Reproduce each of the lines below without any change.

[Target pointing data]
________________________________________

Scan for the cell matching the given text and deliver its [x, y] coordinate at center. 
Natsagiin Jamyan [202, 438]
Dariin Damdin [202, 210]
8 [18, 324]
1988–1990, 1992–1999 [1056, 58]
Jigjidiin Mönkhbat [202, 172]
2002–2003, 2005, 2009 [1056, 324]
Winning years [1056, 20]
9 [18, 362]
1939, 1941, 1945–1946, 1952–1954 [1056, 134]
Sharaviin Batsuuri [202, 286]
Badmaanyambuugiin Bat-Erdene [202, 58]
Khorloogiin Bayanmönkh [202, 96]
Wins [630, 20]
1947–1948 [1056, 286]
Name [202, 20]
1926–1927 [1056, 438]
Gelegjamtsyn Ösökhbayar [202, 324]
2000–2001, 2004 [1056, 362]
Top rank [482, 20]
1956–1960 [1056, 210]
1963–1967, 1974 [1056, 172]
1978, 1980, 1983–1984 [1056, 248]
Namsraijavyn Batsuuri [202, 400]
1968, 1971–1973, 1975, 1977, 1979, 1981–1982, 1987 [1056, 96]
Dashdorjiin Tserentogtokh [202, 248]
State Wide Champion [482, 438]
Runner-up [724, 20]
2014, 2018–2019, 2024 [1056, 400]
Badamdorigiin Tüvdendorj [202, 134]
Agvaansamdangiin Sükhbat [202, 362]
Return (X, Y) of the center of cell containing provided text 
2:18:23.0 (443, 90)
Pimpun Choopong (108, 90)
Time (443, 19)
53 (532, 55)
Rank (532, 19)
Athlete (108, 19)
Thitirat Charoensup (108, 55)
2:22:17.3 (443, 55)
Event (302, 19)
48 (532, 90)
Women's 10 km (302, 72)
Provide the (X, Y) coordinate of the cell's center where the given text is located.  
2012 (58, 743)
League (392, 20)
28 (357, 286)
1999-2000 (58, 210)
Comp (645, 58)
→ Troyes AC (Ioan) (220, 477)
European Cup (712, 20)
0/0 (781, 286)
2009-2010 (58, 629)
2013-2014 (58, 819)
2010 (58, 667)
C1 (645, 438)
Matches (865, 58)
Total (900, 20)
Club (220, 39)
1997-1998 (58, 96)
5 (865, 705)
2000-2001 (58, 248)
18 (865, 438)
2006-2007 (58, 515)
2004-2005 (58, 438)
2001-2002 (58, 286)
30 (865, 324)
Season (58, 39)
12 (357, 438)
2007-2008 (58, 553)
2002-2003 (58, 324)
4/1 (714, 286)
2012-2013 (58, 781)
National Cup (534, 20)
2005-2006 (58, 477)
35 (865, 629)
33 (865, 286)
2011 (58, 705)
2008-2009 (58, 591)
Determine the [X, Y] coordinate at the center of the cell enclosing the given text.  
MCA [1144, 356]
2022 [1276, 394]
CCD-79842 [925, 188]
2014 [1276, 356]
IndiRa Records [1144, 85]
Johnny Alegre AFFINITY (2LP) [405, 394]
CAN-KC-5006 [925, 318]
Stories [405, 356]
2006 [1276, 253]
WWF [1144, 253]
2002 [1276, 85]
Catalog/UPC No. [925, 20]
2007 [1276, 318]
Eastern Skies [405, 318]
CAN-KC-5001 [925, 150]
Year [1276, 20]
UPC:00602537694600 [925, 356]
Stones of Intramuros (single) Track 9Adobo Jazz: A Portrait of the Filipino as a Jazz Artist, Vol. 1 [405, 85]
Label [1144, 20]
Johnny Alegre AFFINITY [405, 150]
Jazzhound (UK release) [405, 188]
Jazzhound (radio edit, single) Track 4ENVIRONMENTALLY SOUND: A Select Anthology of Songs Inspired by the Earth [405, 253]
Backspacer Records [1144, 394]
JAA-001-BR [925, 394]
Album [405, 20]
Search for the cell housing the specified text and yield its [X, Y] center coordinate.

________________________________________

**RESULT FOR THIS EXERCISE**
Scan for the cell matching the given text and deliver its [x, y] coordinate at center. 
Natsagiin Jamyan [202, 438]
Dariin Damdin [202, 210]
8 [18, 324]
1988–1990, 1992–1999 [1056, 58]
Jigjidiin Mönkhbat [202, 172]
2002–2003, 2005, 2009 [1056, 324]
Winning years [1056, 20]
9 [18, 362]
1939, 1941, 1945–1946, 1952–1954 [1056, 134]
Sharaviin Batsuuri [202, 286]
Badmaanyambuugiin Bat-Erdene [202, 58]
Khorloogiin Bayanmönkh [202, 96]
Wins [630, 20]
1947–1948 [1056, 286]
Name [202, 20]
1926–1927 [1056, 438]
Gelegjamtsyn Ösökhbayar [202, 324]
2000–2001, 2004 [1056, 362]
Top rank [482, 20]
1956–1960 [1056, 210]
1963–1967, 1974 [1056, 172]
1978, 1980, 1983–1984 [1056, 248]
Namsraijavyn Batsuuri [202, 400]
1968, 1971–1973, 1975, 1977, 1979, 1981–1982, 1987 [1056, 96]
Dashdorjiin Tserentogtokh [202, 248]
State Wide Champion [482, 438]
Runner-up [724, 20]
2014, 2018–2019, 2024 [1056, 400]
Badamdorigiin Tüvdendorj [202, 134]
Agvaansamdangiin Sükhbat [202, 362]
Return (X, Y) of the center of cell containing provided text 
2:18:23.0 (443, 90)
Pimpun Choopong (108, 90)
Time (443, 19)
53 (532, 55)
Rank (532, 19)
Athlete (108, 19)
Thitirat Charoensup (108, 55)
2:22:17.3 (443, 55)
Event (302, 19)
48 (532, 90)
Women's 10 km (302, 72)
Provide the (X, Y) coordinate of the cell's center where the given text is located.  
2012 (58, 743)
League (392, 20)
28 (357, 286)
1999-2000 (58, 210)
Comp (645, 58)
→ Troyes AC (Ioan) (220, 477)
European Cup (712, 20)
0/0 (781, 286)
2009-2010 (58, 629)
2013-2014 (58, 819)
2010 (58, 667)
C1 (645, 438)
Matches (865, 58)
Total (900, 20)
Club (220, 39)
1997-1998 (58, 96)
5 (865, 705)
2000-2001 (58, 248)
18 (865, 438)
2006-2007 (58, 515)
2004-2005 (58, 438)
2001-2002 (58, 286)
30 (865, 324)
Season (58, 39)
12 (357, 438)
2007-2008 (58, 553)
2002-2003 (58, 324)
4/1 (714, 286)
2012-2013 (58, 781)
National Cup (534, 20)
2005-2006 (58, 477)
35 (865, 629)
33 (865, 286)
2011 (58, 705)
2008-2009 (58, 591)
Determine the [X, Y] coordinate at the center of the cell enclosing the given text.  
MCA [1144, 356]
2022 [1276, 394]
CCD-79842 [925, 188]
2014 [1276, 356]
IndiRa Records [1144, 85]
Johnny Alegre AFFINITY (2LP) [405, 394]
CAN-KC-5006 [925, 318]
Stories [405, 356]
2006 [1276, 253]
WWF [1144, 253]
2002 [1276, 85]
Catalog/UPC No. [925, 20]
2007 [1276, 318]
Eastern Skies [405, 318]
CAN-KC-5001 [925, 150]
Year [1276, 20]
UPC:00602537694600 [925, 356]
Stones of Intramuros (single) Track 9Adobo Jazz: A Portrait of the Filipino as a Jazz Artist, Vol. 1 [405, 85]
Label [1144, 20]
Johnny Alegre AFFINITY [405, 150]
Jazzhound (UK release) [405, 188]
Jazzhound (radio edit, single) Track 4ENVIRONMENTALLY SOUND: A Select Anthology of Songs Inspired by the Earth [405, 253]
Backspacer Records [1144, 394]
JAA-001-BR [925, 394]
Album [405, 20]
Search for the cell housing the specified text and yield its [X, Y] center coordinate.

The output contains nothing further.